- ASSIGNED TASK -
Of the lines below, report only those that contain "slope".

- DATASET EXTRACT -

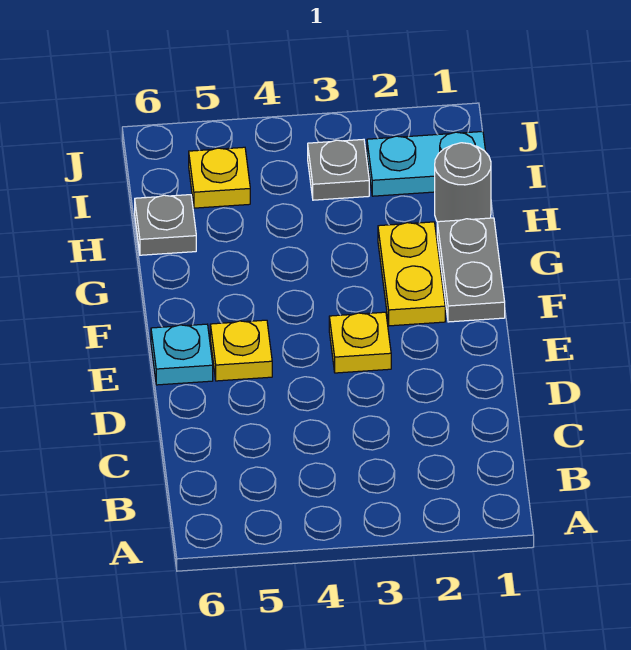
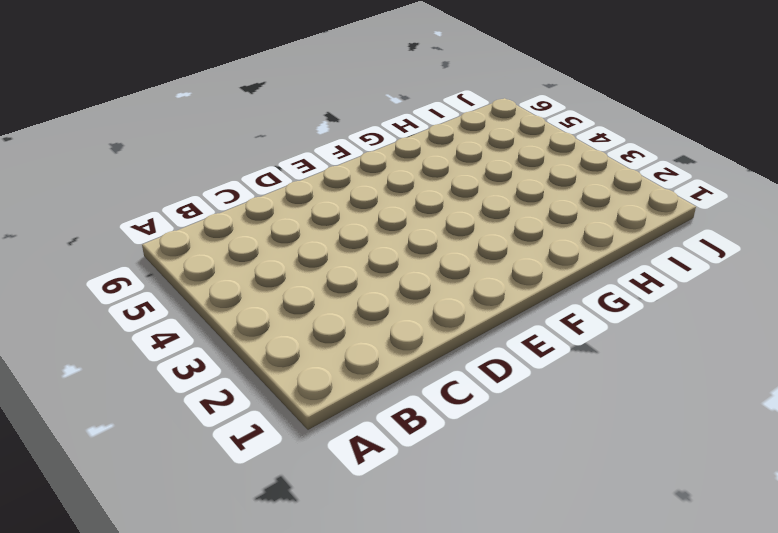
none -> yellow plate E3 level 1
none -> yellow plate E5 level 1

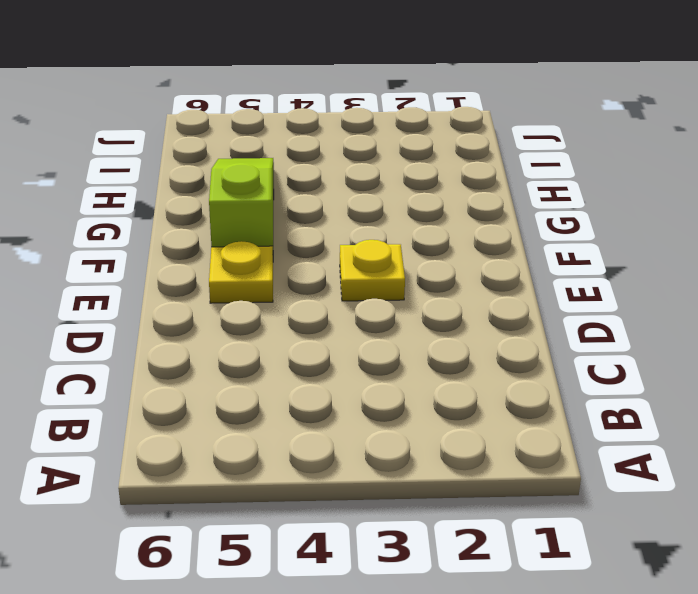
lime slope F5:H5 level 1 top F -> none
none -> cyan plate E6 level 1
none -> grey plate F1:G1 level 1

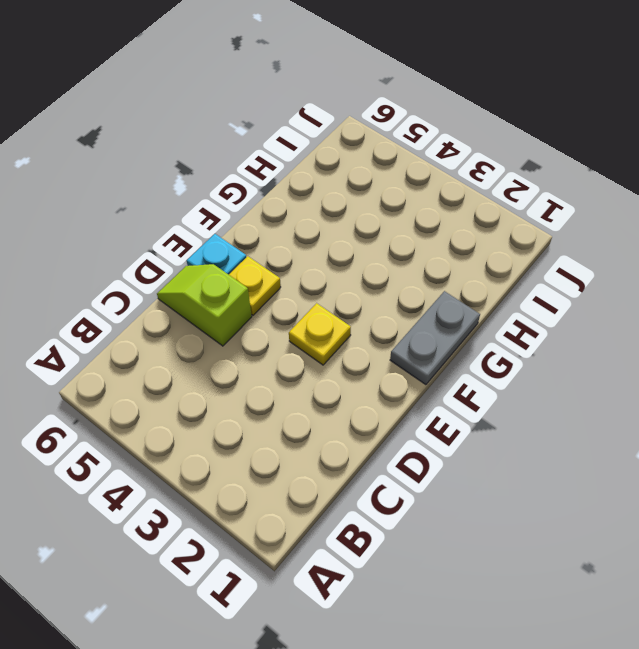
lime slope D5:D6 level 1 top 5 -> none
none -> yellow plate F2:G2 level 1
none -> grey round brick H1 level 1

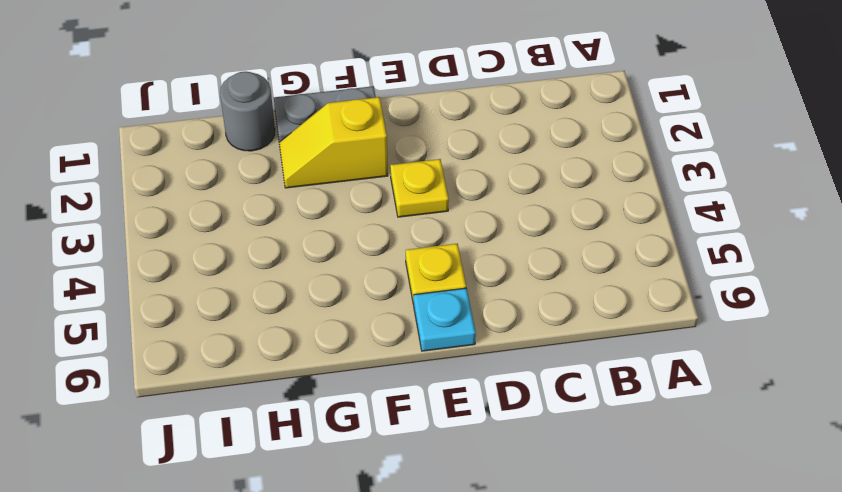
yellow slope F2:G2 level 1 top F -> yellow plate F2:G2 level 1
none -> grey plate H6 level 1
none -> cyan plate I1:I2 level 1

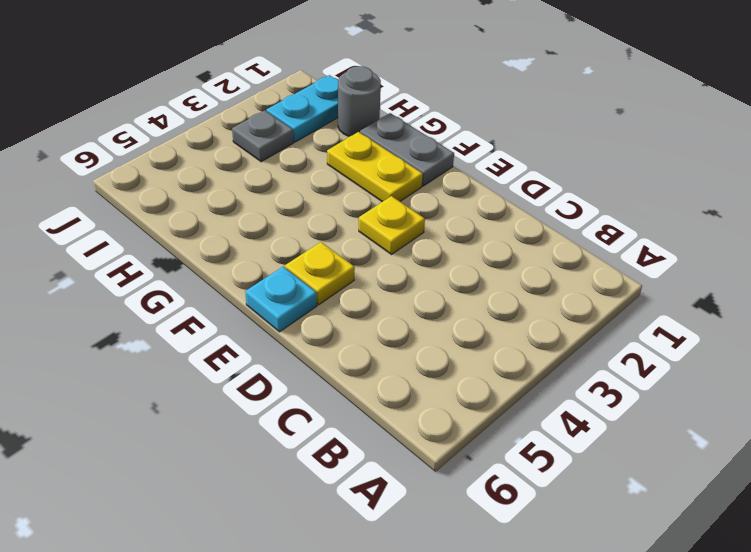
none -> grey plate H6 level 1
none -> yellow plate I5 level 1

- WRITTEN RESPONSE -
lime slope F5:H5 level 1 top F -> none
lime slope D5:D6 level 1 top 5 -> none
yellow slope F2:G2 level 1 top F -> yellow plate F2:G2 level 1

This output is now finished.